TASK TO COMPLETE:
Pictures should be omitted; restate word for word the lines from the one holding "none -> pink brick D11 level 2" through the last line of the entries below.

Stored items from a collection
______________________________

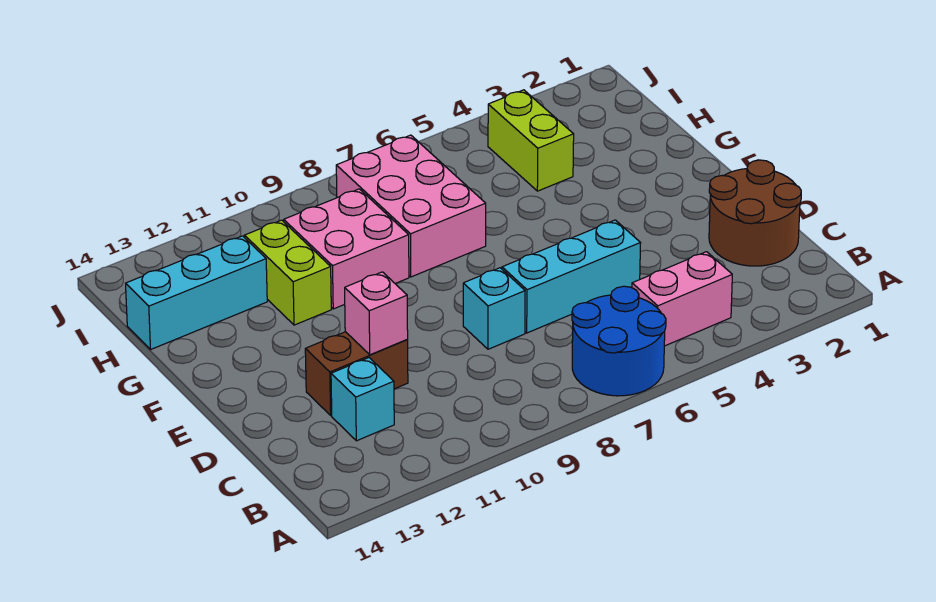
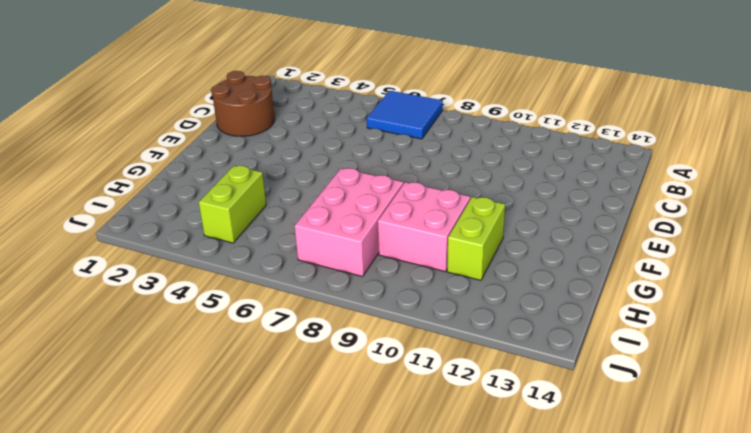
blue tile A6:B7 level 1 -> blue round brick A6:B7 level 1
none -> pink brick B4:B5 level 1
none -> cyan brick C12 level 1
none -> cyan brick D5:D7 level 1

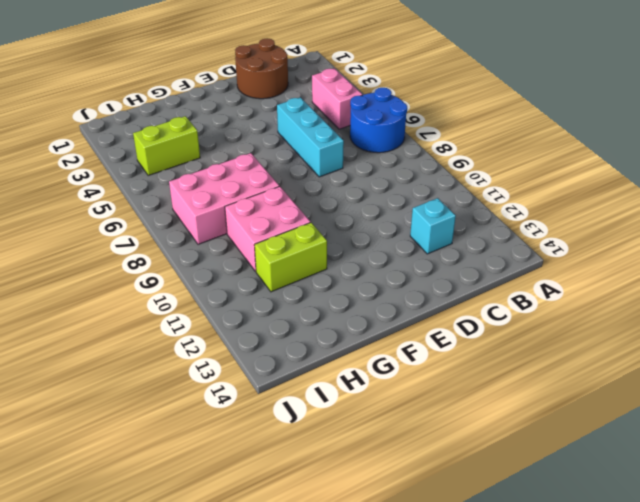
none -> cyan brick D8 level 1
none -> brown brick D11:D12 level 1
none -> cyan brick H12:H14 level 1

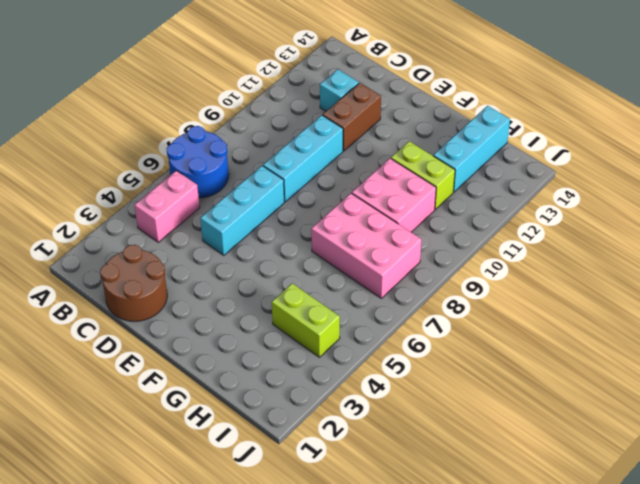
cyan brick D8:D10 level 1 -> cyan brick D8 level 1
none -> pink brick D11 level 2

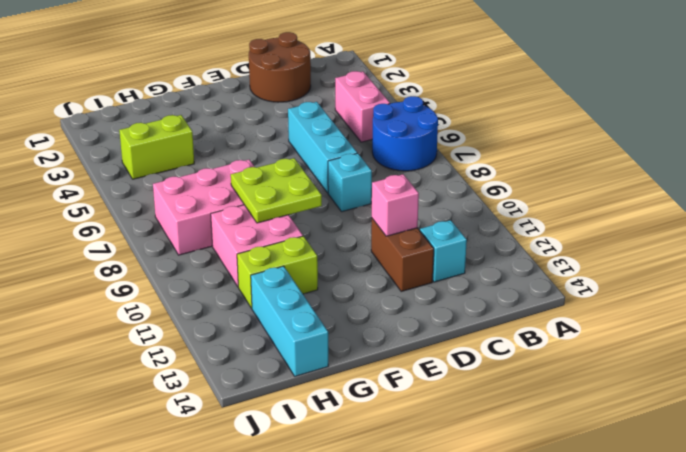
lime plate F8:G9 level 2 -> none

______________________________

EXPECTED OUTPUT:
none -> pink brick D11 level 2

lime plate F8:G9 level 2 -> none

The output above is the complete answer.